PROBLEM TO SOLVE - Print each entry word for word without images.

══ THE DATA

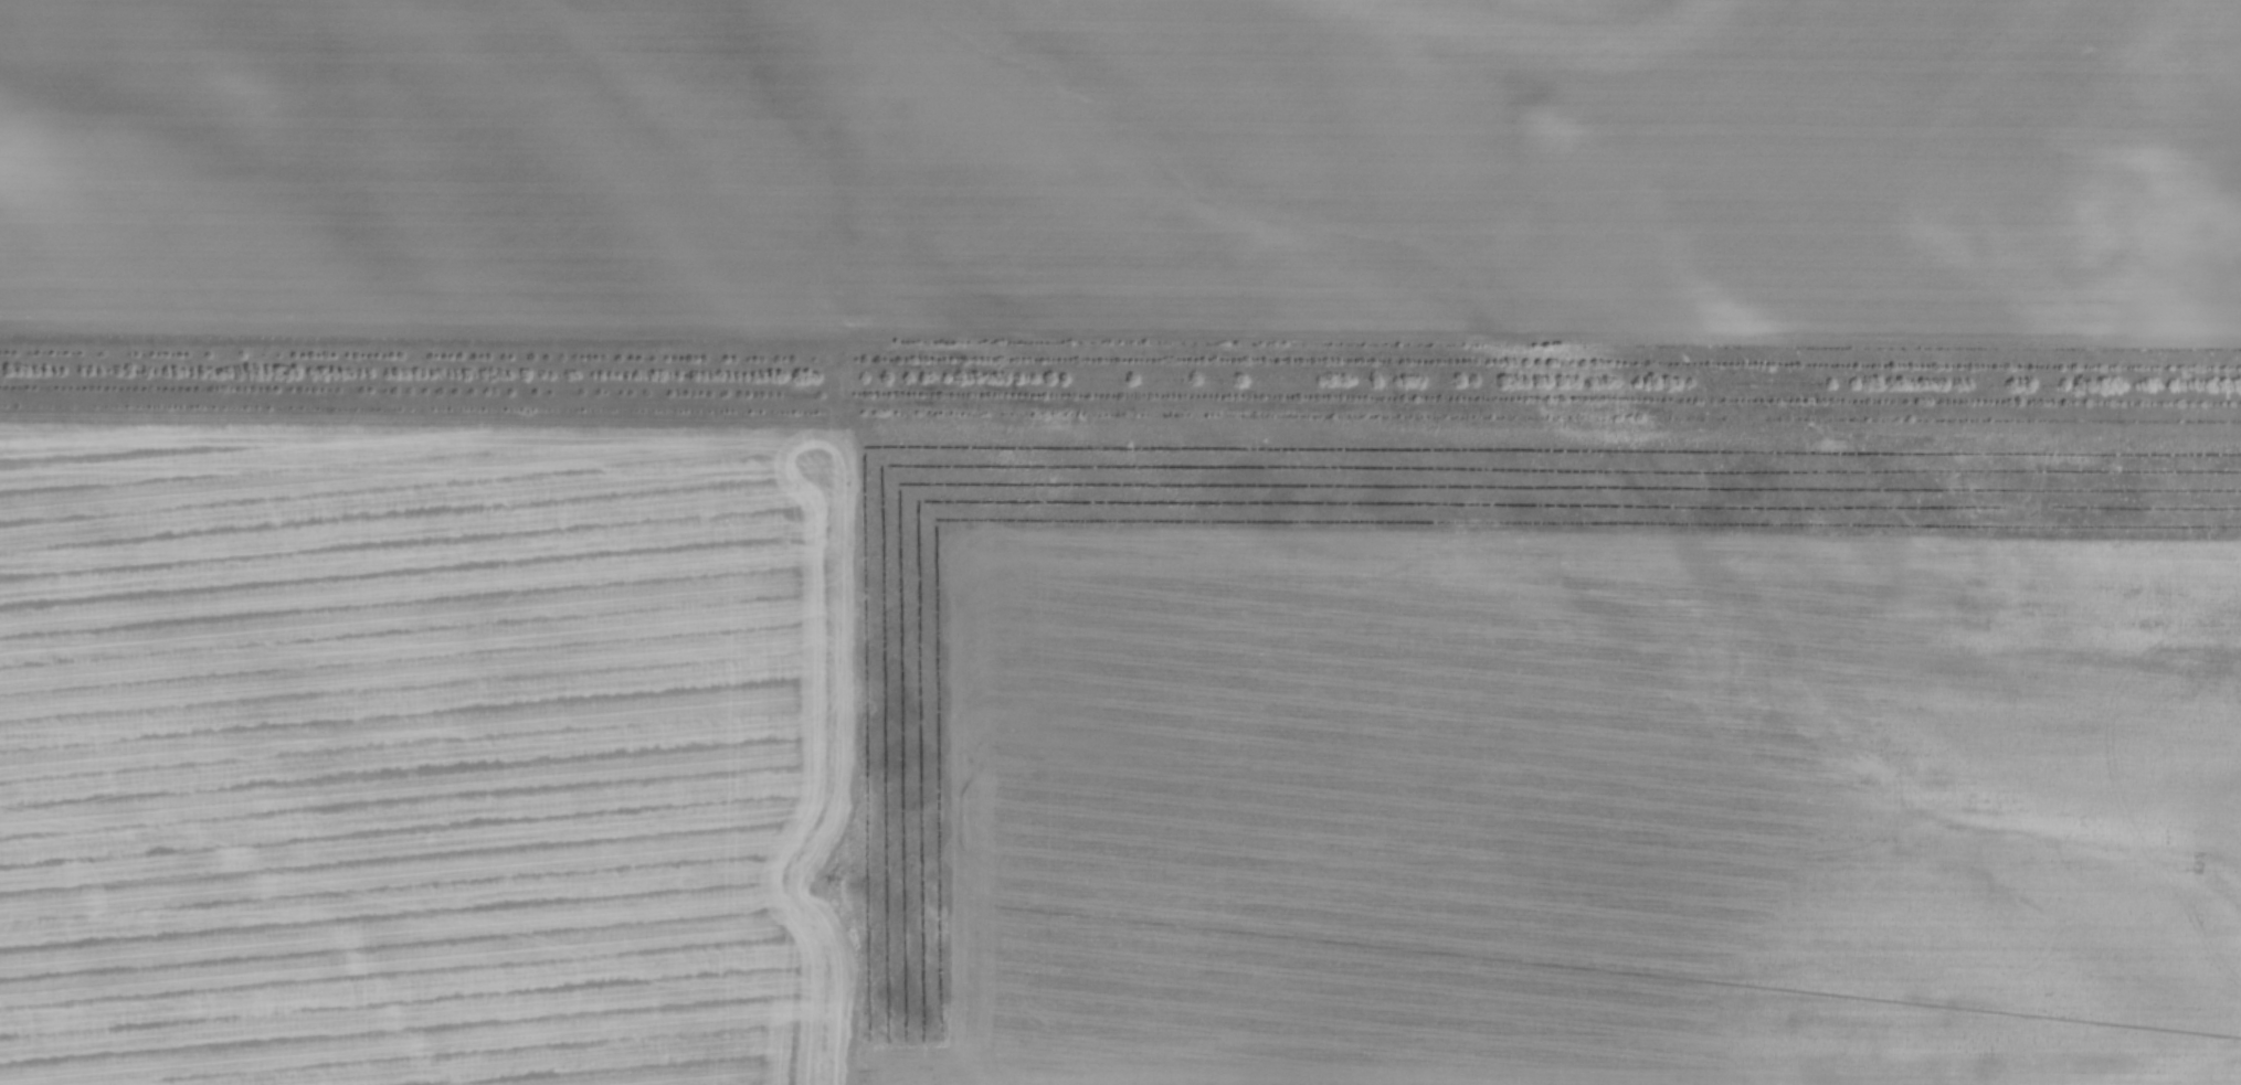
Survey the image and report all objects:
crop: (1125, 166)
crop: (1117, 757)

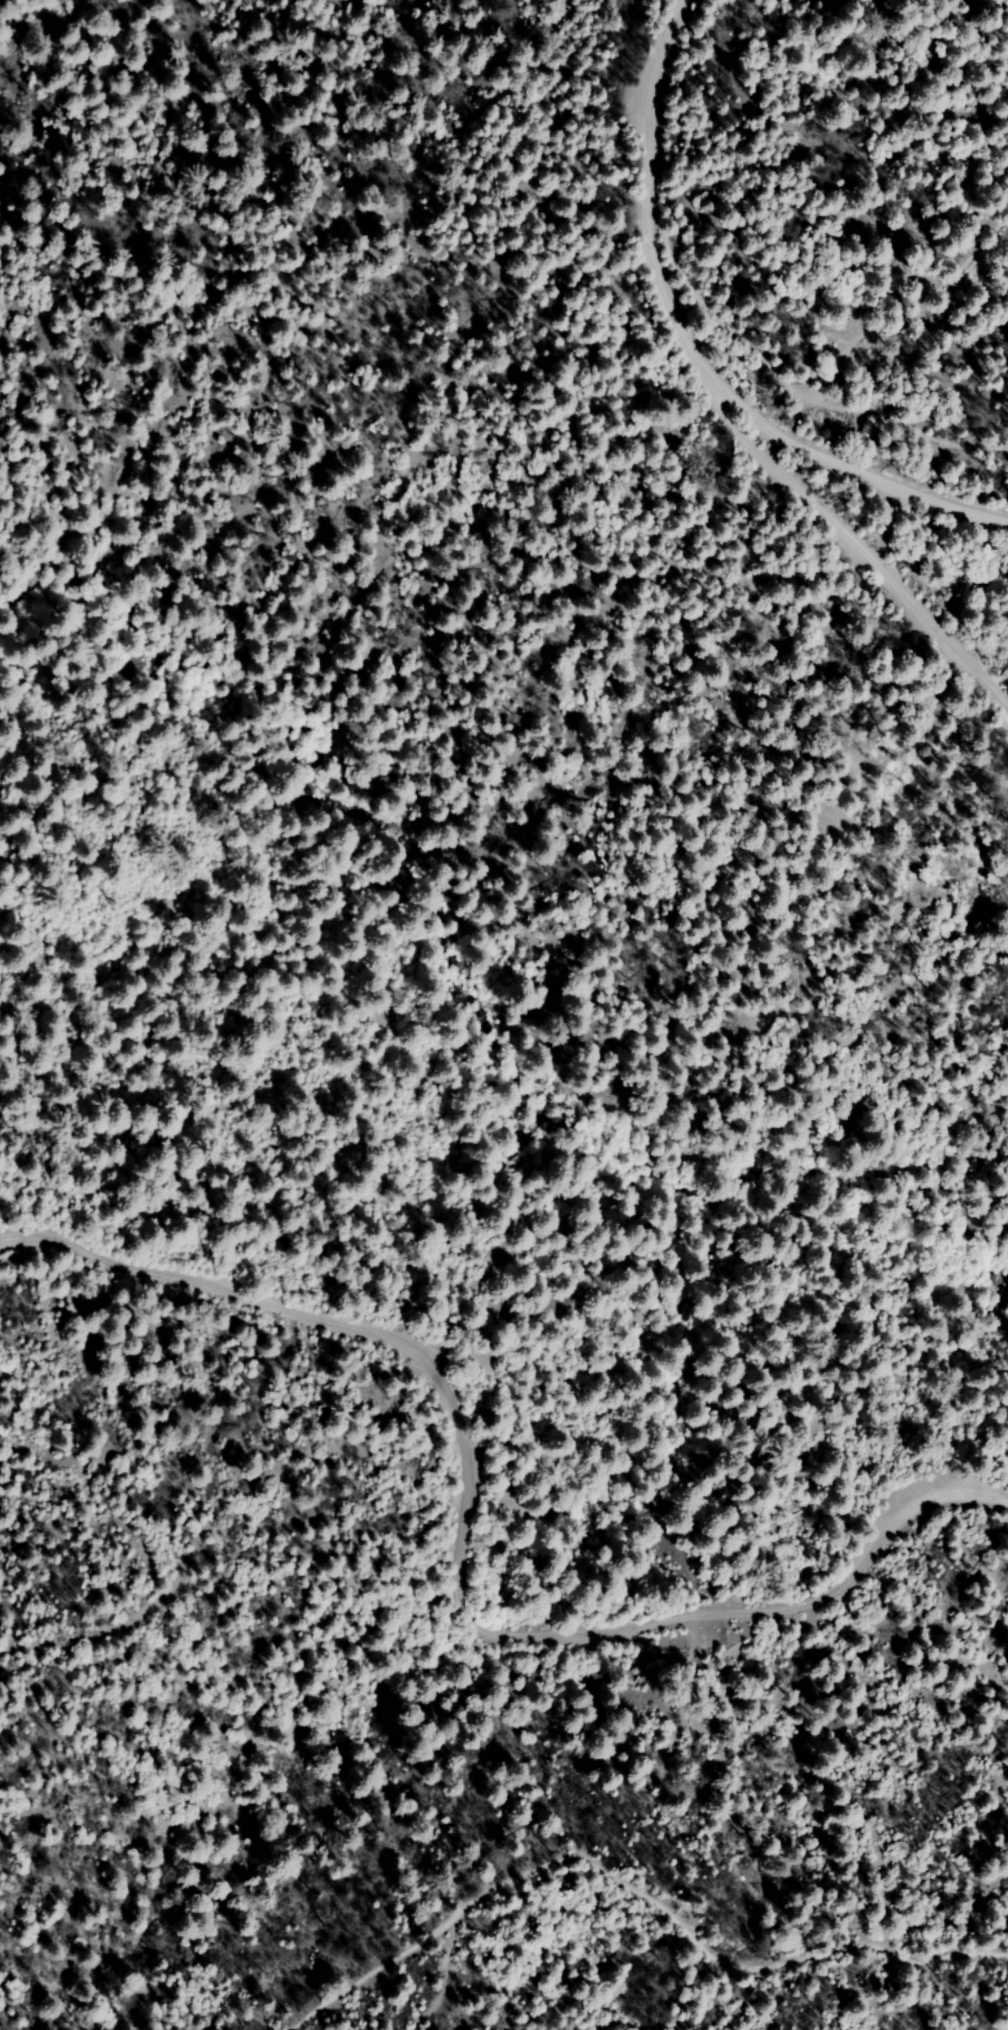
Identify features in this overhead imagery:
road: (650, 201)
road: (859, 464)
road: (865, 546)
road: (461, 1558)

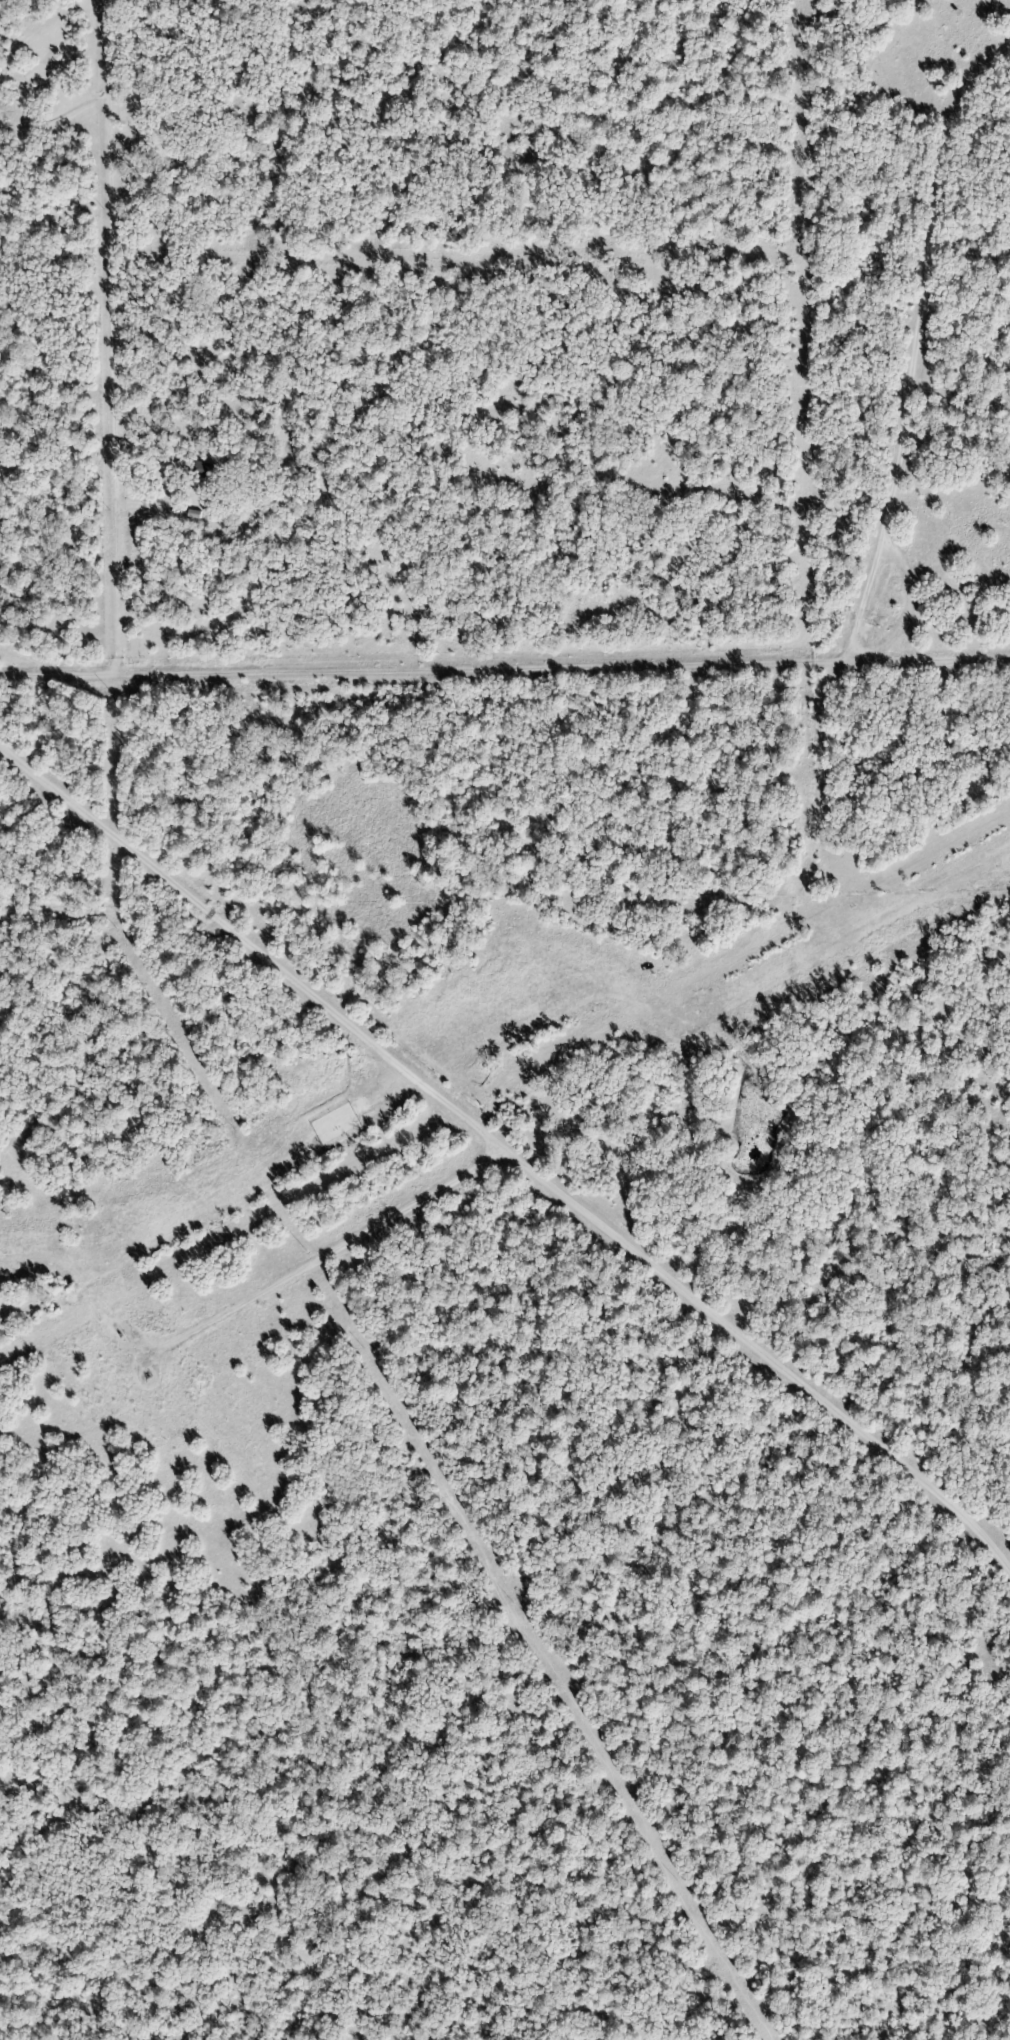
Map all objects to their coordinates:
road: (913, 344)
building: (201, 469)
road: (505, 668)
road: (253, 951)
road: (609, 1230)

════

EXERCISE SOLUTION -
Survey the image and report all objects:
crop: (1125, 166)
crop: (1117, 757)

Identify features in this overhead imagery:
road: (650, 201)
road: (859, 464)
road: (865, 546)
road: (461, 1558)

Map all objects to their coordinates:
road: (913, 344)
building: (201, 469)
road: (505, 668)
road: (253, 951)
road: (609, 1230)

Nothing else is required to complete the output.